■ **Exercise objective**:
Line count for "none": tally the lines of the records below that contain it, and give only that number.

Object transformation records
++++++++
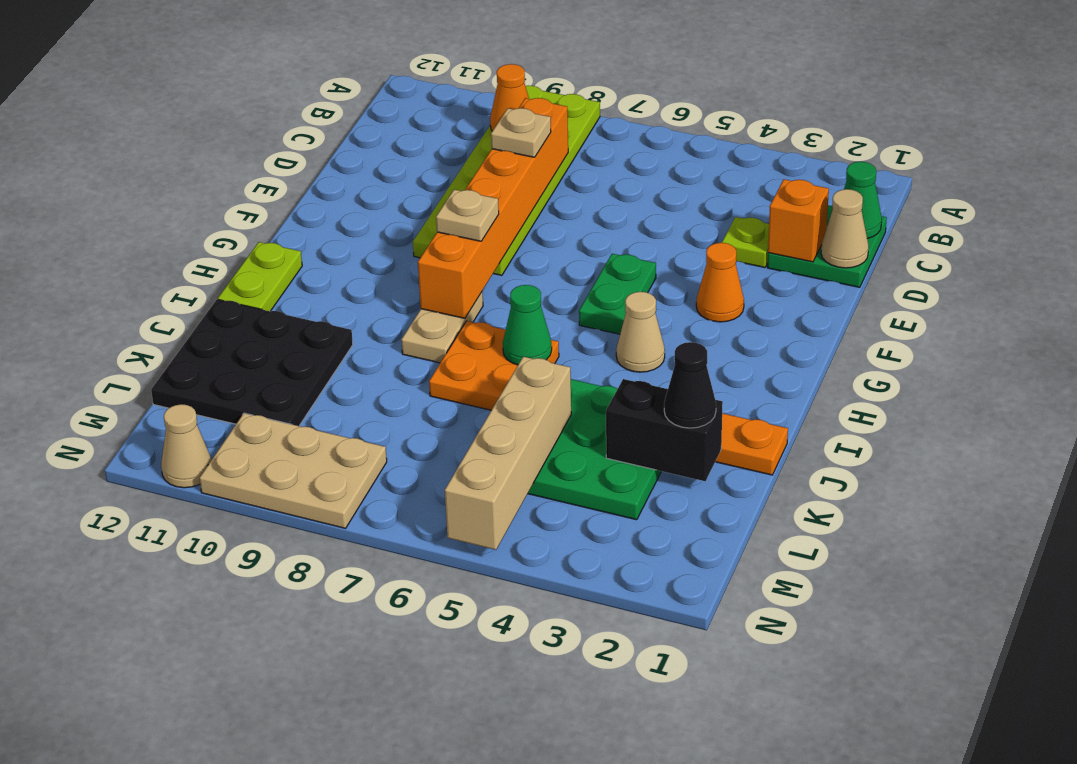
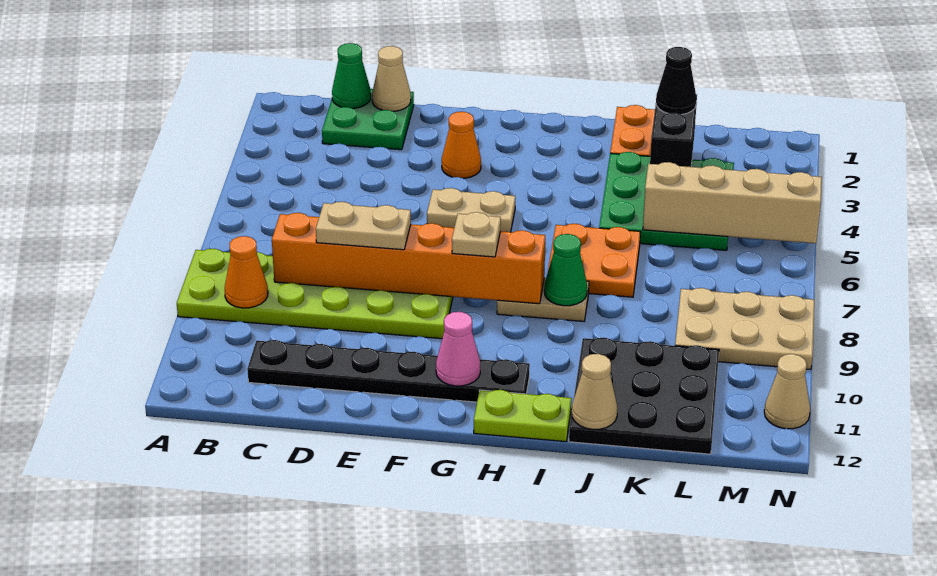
none -> black plate C11:H11 level 1
orange brick D2 level 2 -> none
lime plate D3 level 1 -> none
tan plate D8 level 3 -> tan plate D8:E8 level 3
green plate F5:G5 level 1 -> tan plate F5:G5 level 1
none -> pink cone G11 level 2
tan cone H4 level 1 -> tan cone J12 level 2
green cone I6 level 2 -> green cone I8 level 2
tan plate M8:N10 level 1 -> tan plate L8:N9 level 1

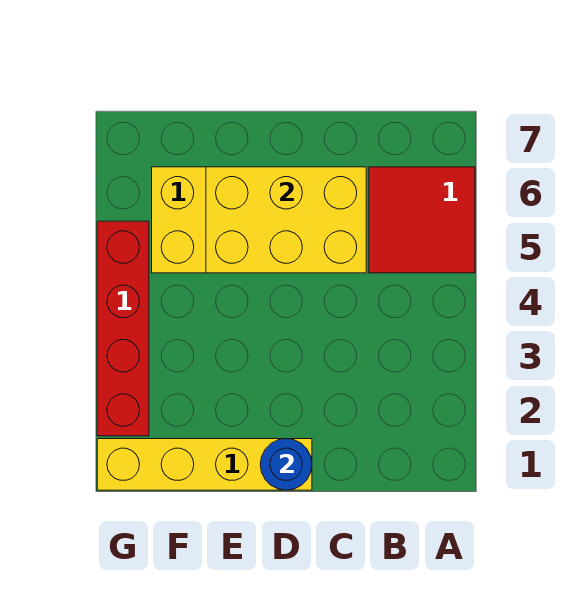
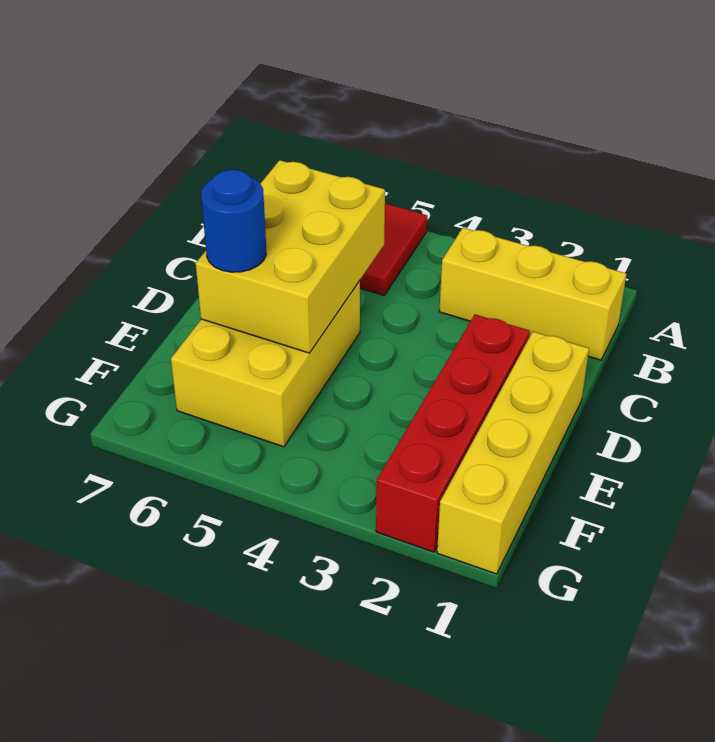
none -> yellow brick B1:B3 level 1
blue round brick D1 level 2 -> blue round brick E6 level 3
red brick G2:G5 level 1 -> red brick D2:G2 level 1

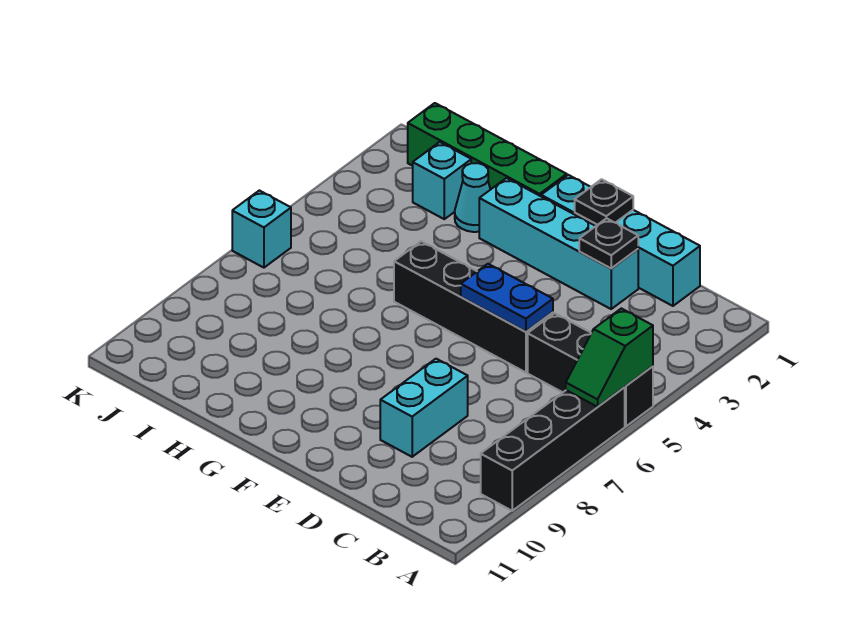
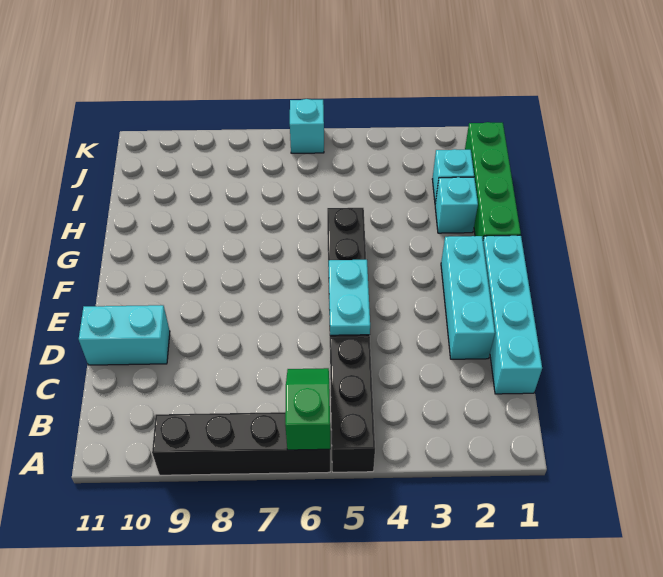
green slope A5:A6 level 2 top 5 -> green slope A6:B6 level 2 top A
cyan brick D2:G2 level 1 -> cyan brick D2:F2 level 1
black plate D2 level 2 -> none
blue plate D5:E5 level 2 -> cyan plate D5:E5 level 2
cyan brick D8:D9 level 1 -> cyan brick D10:D11 level 1
black plate E1 level 2 -> none
cyan cone H2 level 1 -> cyan brick H2 level 1

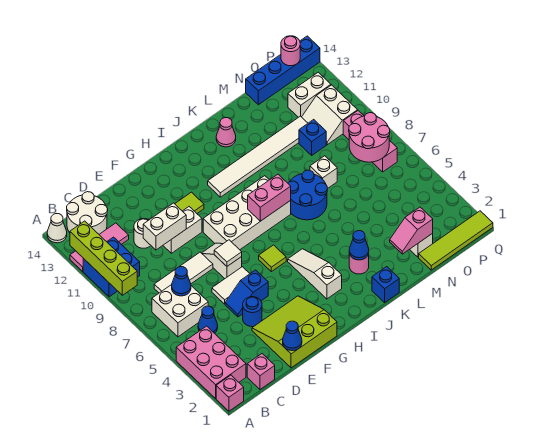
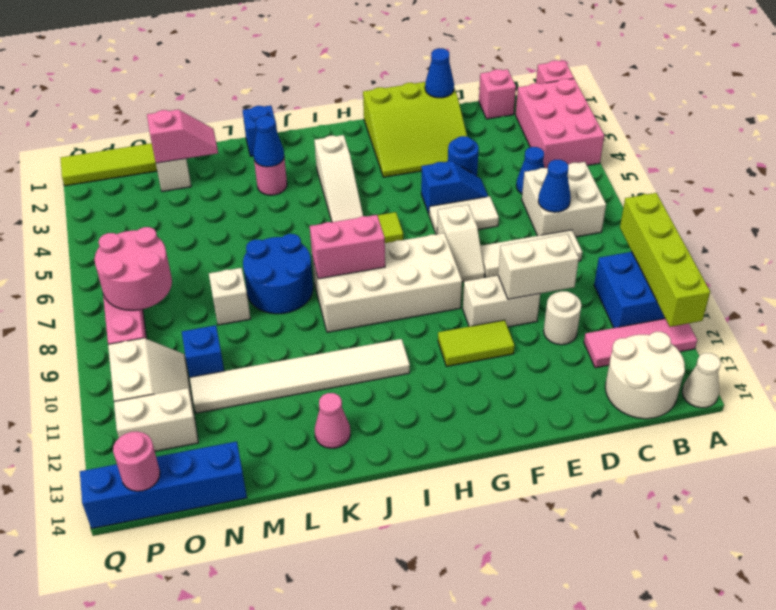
white tile F7 level 2 -> none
++++++++
■ **Exercise result**:
8